- **Source information**
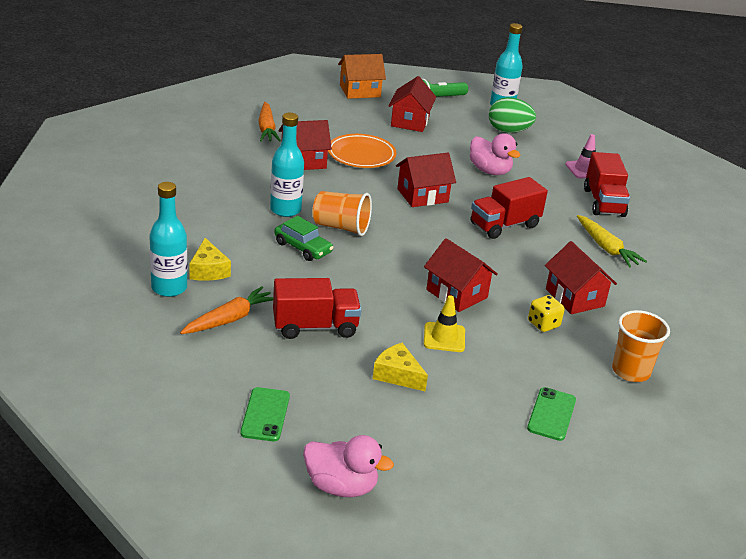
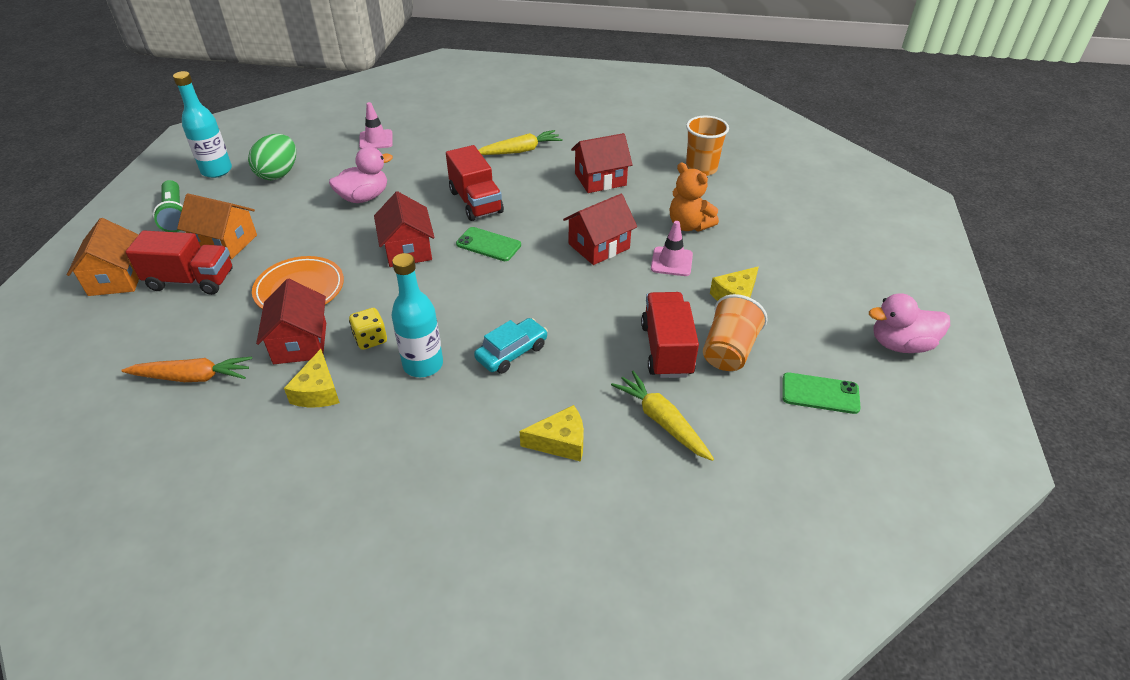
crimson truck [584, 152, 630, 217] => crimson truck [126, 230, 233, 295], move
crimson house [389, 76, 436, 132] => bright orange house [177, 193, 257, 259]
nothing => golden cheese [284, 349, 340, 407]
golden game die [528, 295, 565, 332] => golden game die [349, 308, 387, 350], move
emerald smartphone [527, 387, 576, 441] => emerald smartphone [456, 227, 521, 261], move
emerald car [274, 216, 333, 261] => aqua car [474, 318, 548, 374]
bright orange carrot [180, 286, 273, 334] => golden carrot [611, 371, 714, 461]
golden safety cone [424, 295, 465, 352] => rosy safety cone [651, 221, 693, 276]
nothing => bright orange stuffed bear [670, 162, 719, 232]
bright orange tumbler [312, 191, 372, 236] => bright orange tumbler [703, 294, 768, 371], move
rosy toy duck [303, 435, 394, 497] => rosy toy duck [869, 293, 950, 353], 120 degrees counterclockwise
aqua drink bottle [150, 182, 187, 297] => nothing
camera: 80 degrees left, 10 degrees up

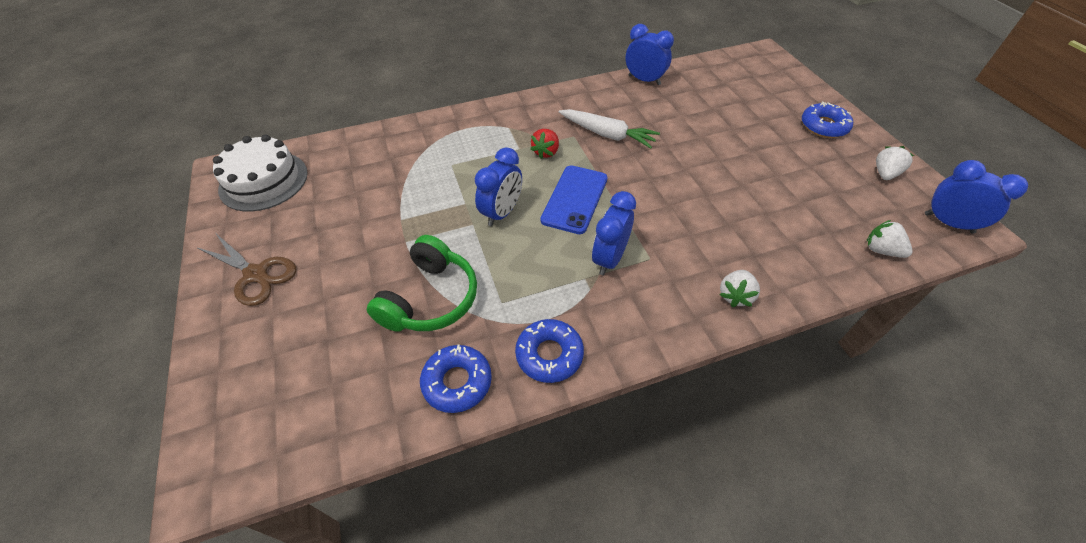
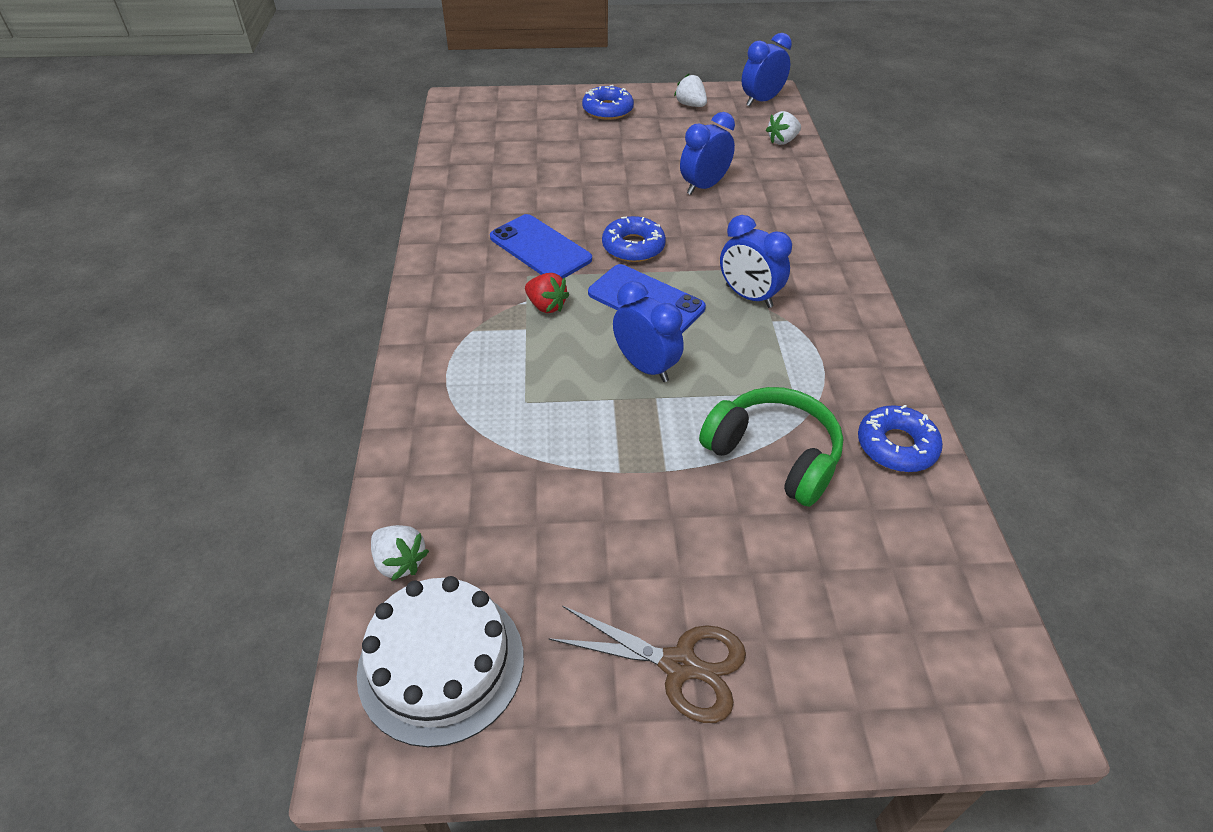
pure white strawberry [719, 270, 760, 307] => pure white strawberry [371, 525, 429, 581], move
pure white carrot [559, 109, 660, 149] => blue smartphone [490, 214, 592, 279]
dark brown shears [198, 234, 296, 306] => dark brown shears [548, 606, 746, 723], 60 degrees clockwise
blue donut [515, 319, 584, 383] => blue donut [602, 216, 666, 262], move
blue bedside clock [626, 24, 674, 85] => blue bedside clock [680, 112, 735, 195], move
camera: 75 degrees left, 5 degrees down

- **What you will do**
All the lines above must be written out exactly, without a single picture.

- **Answer to the problem**
crimson truck [584, 152, 630, 217] => crimson truck [126, 230, 233, 295], move
crimson house [389, 76, 436, 132] => bright orange house [177, 193, 257, 259]
nothing => golden cheese [284, 349, 340, 407]
golden game die [528, 295, 565, 332] => golden game die [349, 308, 387, 350], move
emerald smartphone [527, 387, 576, 441] => emerald smartphone [456, 227, 521, 261], move
emerald car [274, 216, 333, 261] => aqua car [474, 318, 548, 374]
bright orange carrot [180, 286, 273, 334] => golden carrot [611, 371, 714, 461]
golden safety cone [424, 295, 465, 352] => rosy safety cone [651, 221, 693, 276]
nothing => bright orange stuffed bear [670, 162, 719, 232]
bright orange tumbler [312, 191, 372, 236] => bright orange tumbler [703, 294, 768, 371], move
rosy toy duck [303, 435, 394, 497] => rosy toy duck [869, 293, 950, 353], 120 degrees counterclockwise
aqua drink bottle [150, 182, 187, 297] => nothing
camera: 80 degrees left, 10 degrees up

pure white strawberry [719, 270, 760, 307] => pure white strawberry [371, 525, 429, 581], move
pure white carrot [559, 109, 660, 149] => blue smartphone [490, 214, 592, 279]
dark brown shears [198, 234, 296, 306] => dark brown shears [548, 606, 746, 723], 60 degrees clockwise
blue donut [515, 319, 584, 383] => blue donut [602, 216, 666, 262], move
blue bedside clock [626, 24, 674, 85] => blue bedside clock [680, 112, 735, 195], move
camera: 75 degrees left, 5 degrees down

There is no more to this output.